§ TASK DETAILS: The answer must consist solely of the lines from the one containing "TFT2 pin RES: D3 -> A4" through the last line of the records below, repeated exactly, with all pictures omitted.
SUPPLIED INFORMATION Block Start
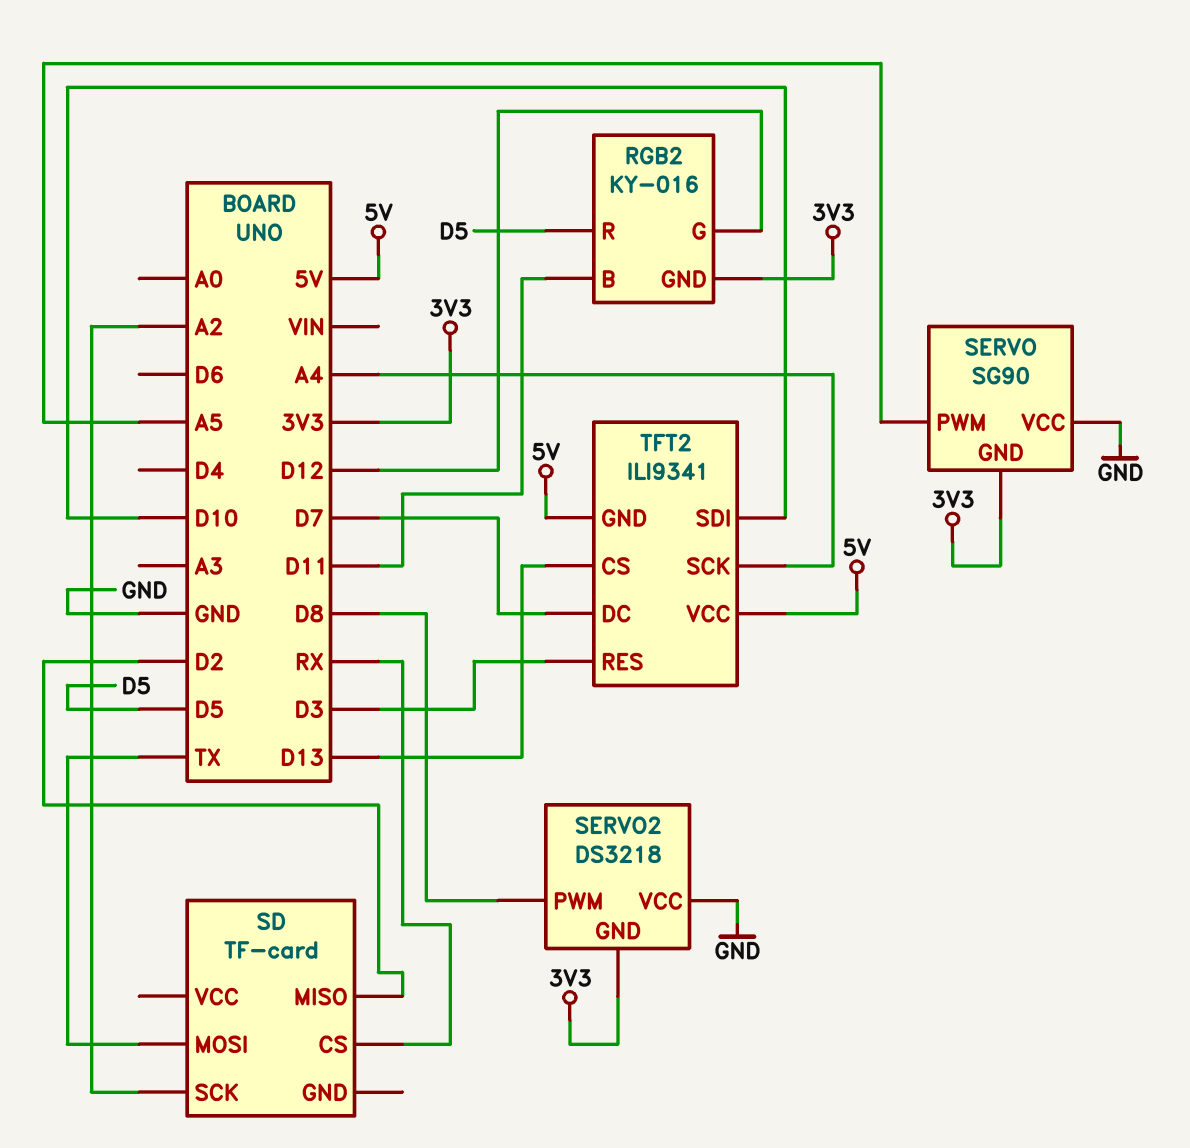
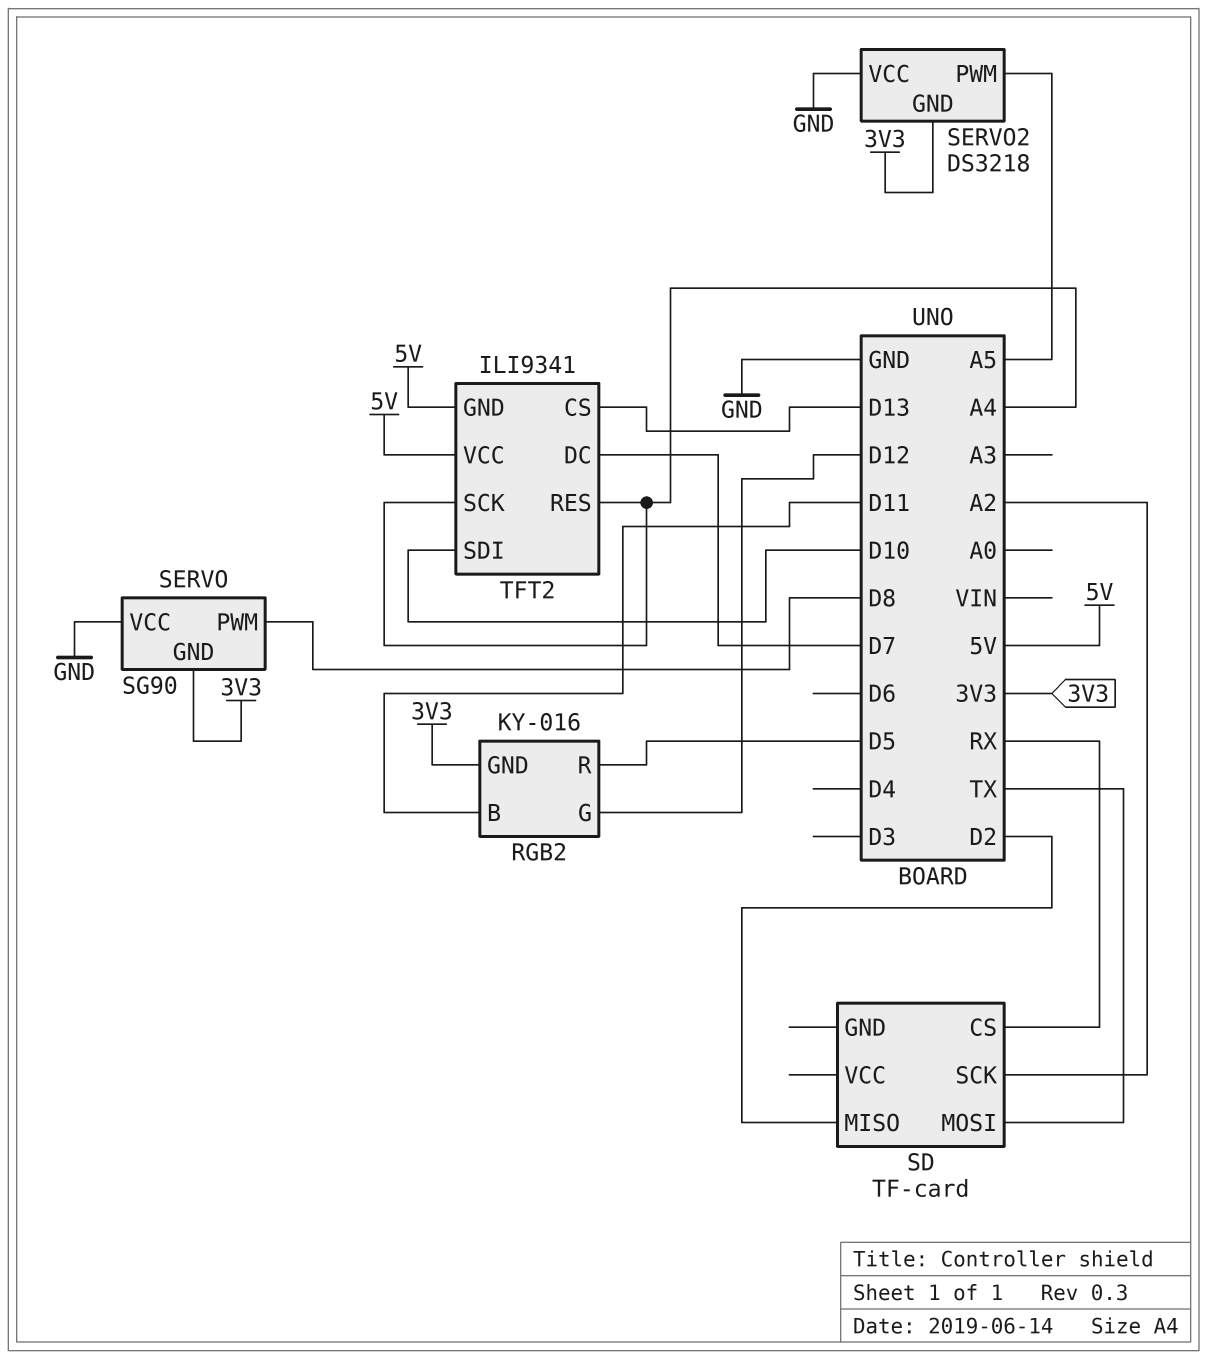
SERVO pin PWM: A5 -> D8
SERVO2 pin PWM: D8 -> A5
TFT2 pin RES: D3 -> A4

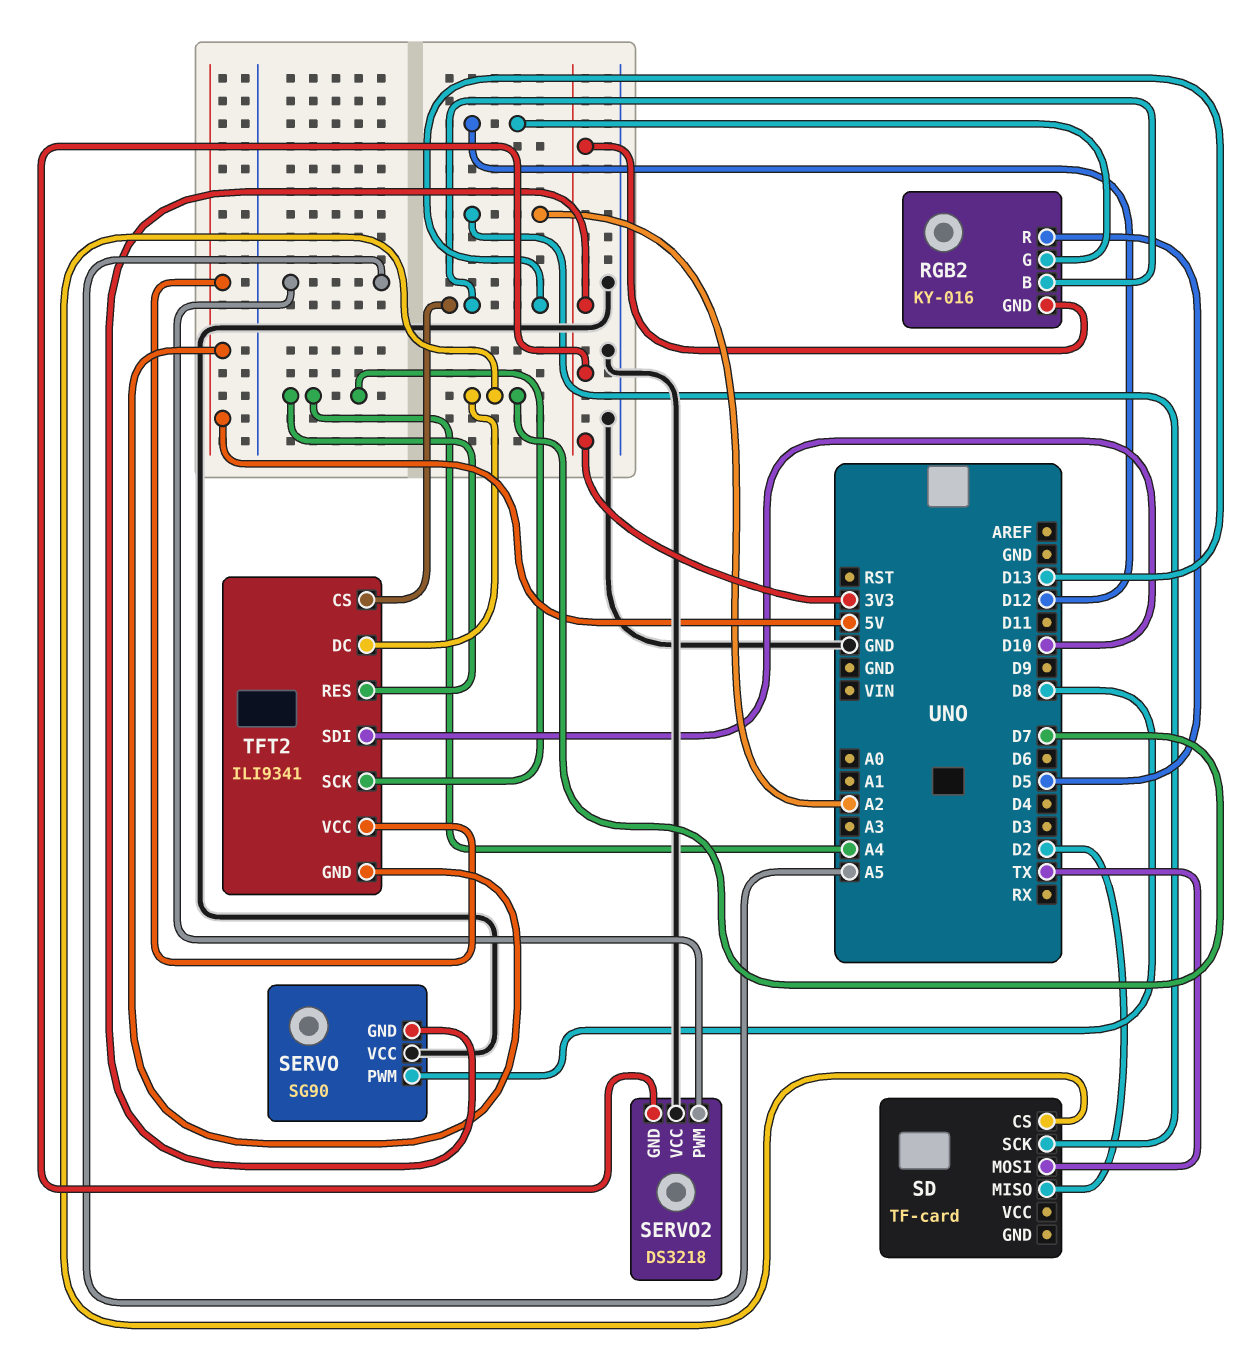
RGB2 pin B: D11 -> D13
SD pin CS: RX -> D7

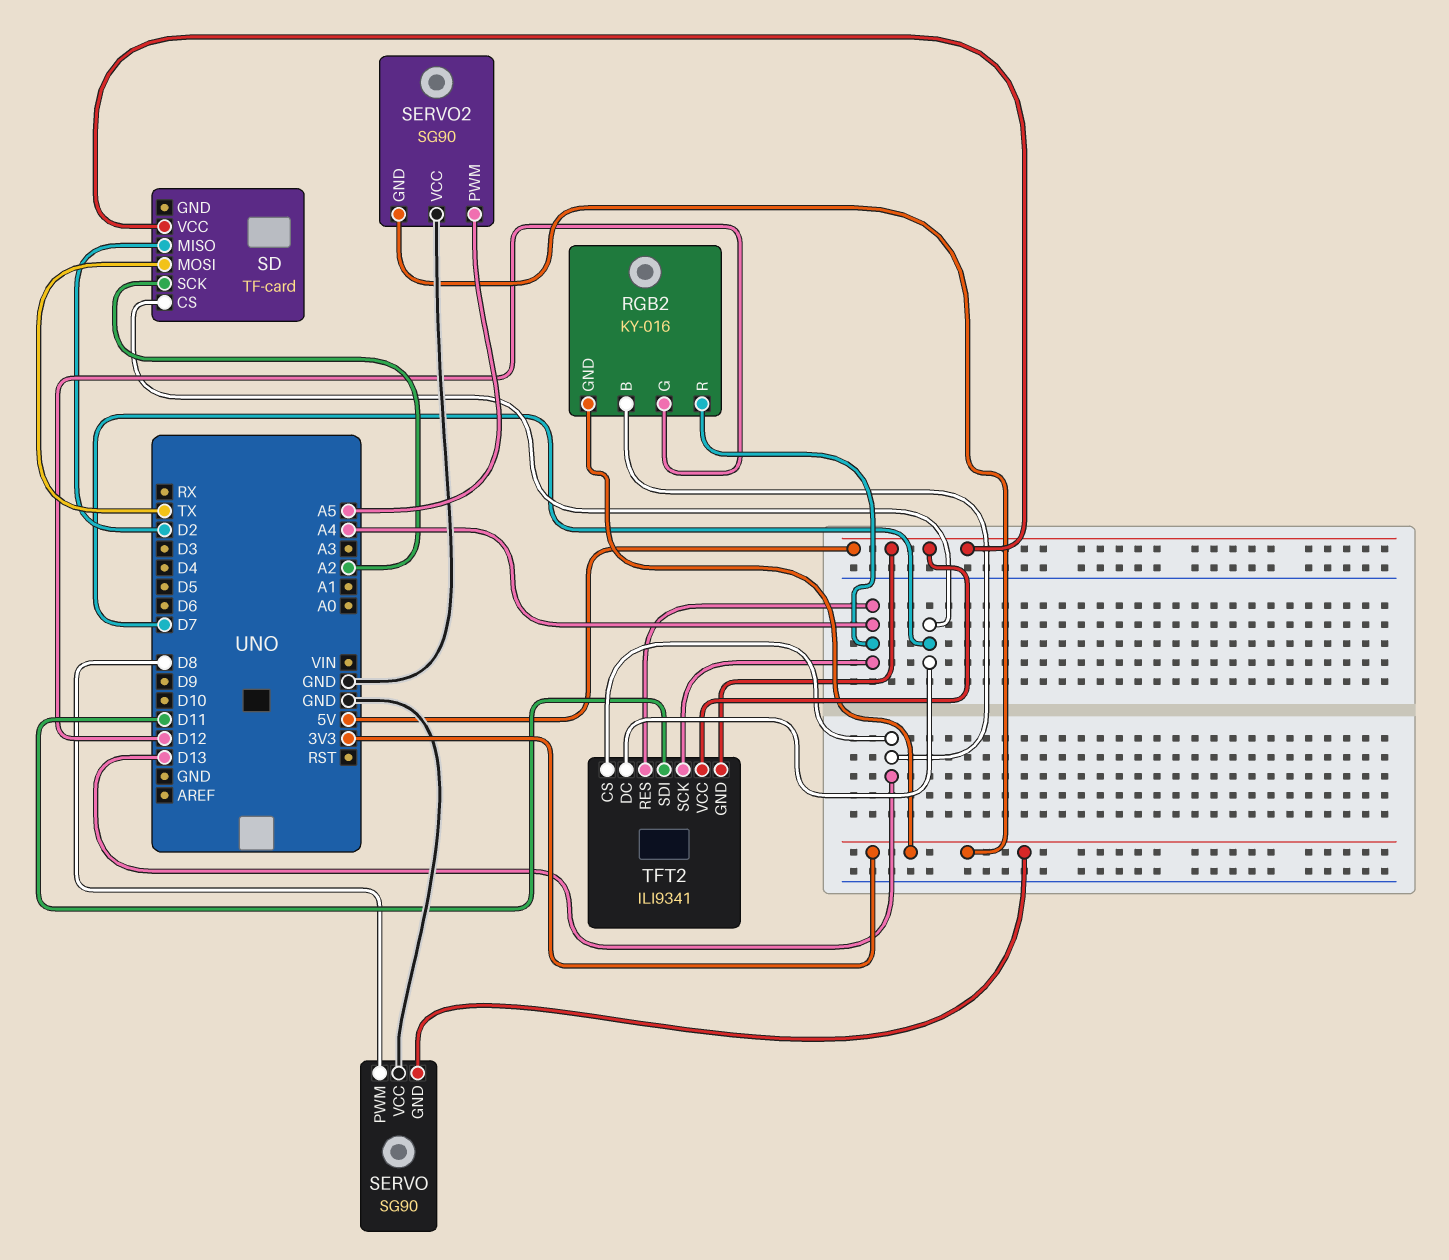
RGB2 pin R: D5 -> A4
SD pin VCC: none -> 5V
SERVO2: DS3218 -> SG90
TFT2 pin SDI: D10 -> D11

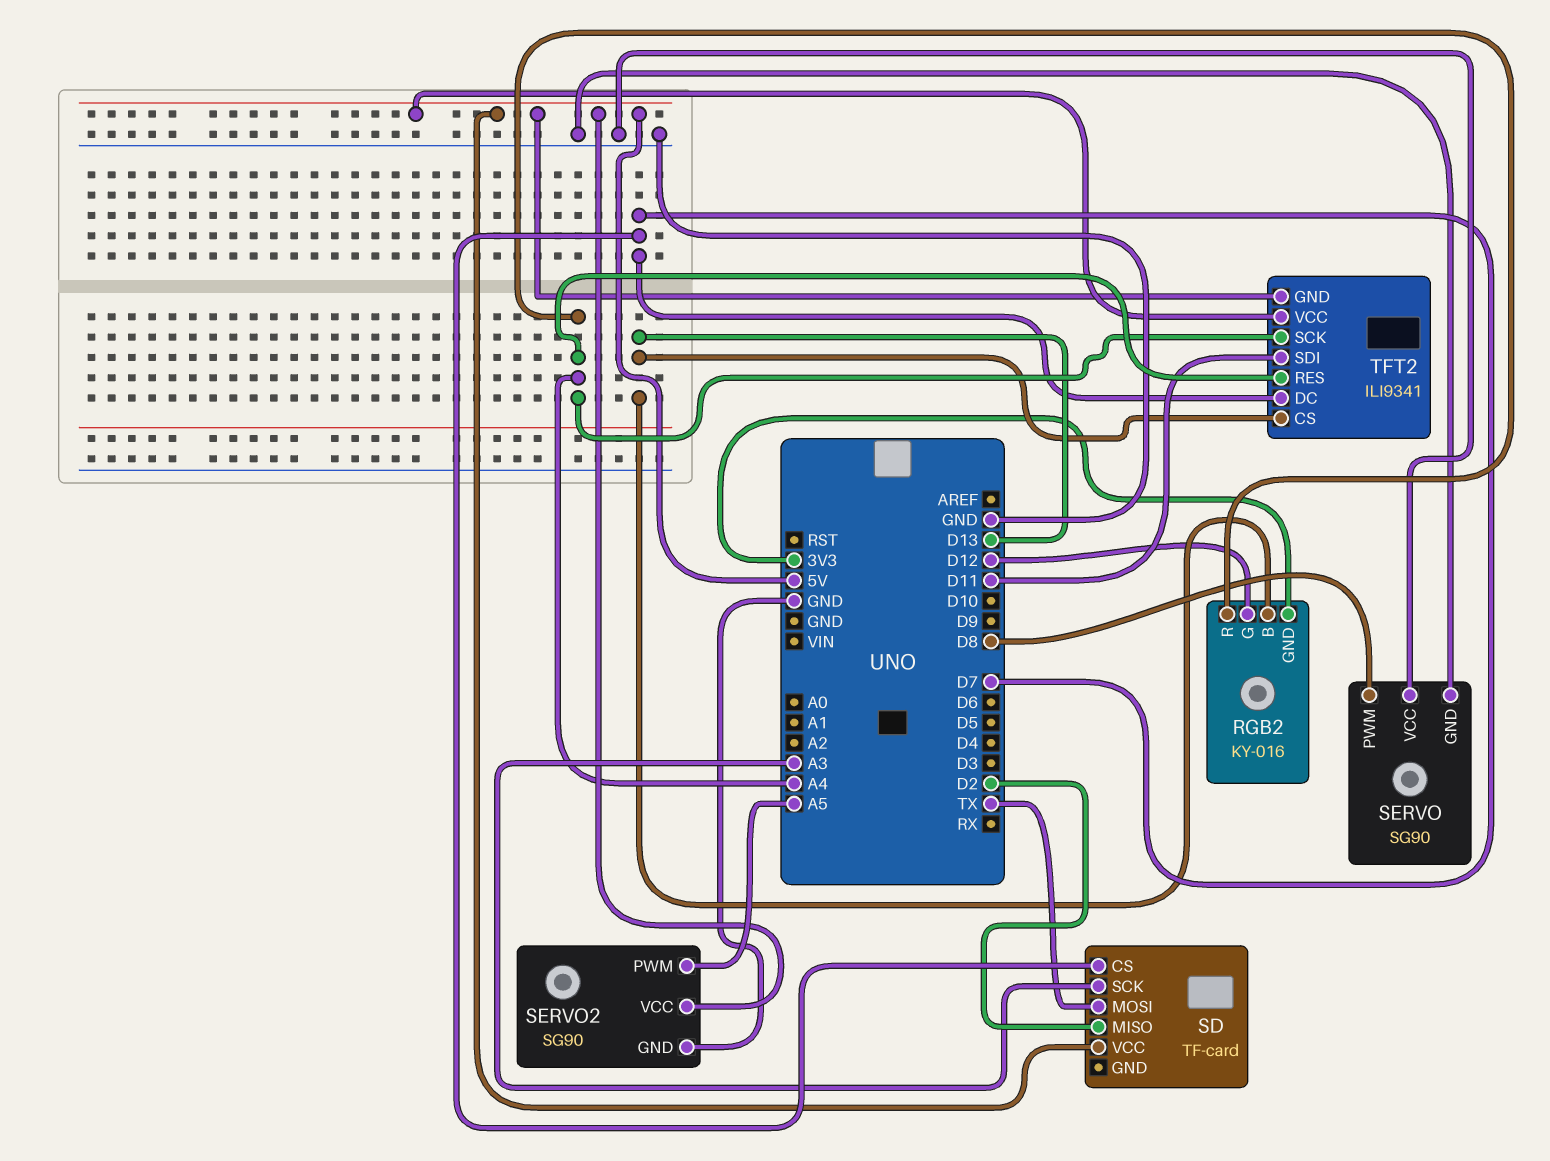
SD pin SCK: A2 -> A3
SERVO pin GND: 3V3 -> GND
SERVO2 pin GND: 3V3 -> GND
SERVO2 pin VCC: GND -> 5V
SUPPLIED INFORMATION Block End
§ ANSWER TO THIS EXERCISE:
TFT2 pin RES: D3 -> A4

RGB2 pin B: D11 -> D13
SD pin CS: RX -> D7

RGB2 pin R: D5 -> A4
SD pin VCC: none -> 5V
SERVO2: DS3218 -> SG90
TFT2 pin SDI: D10 -> D11

SD pin SCK: A2 -> A3
SERVO pin GND: 3V3 -> GND
SERVO2 pin GND: 3V3 -> GND
SERVO2 pin VCC: GND -> 5V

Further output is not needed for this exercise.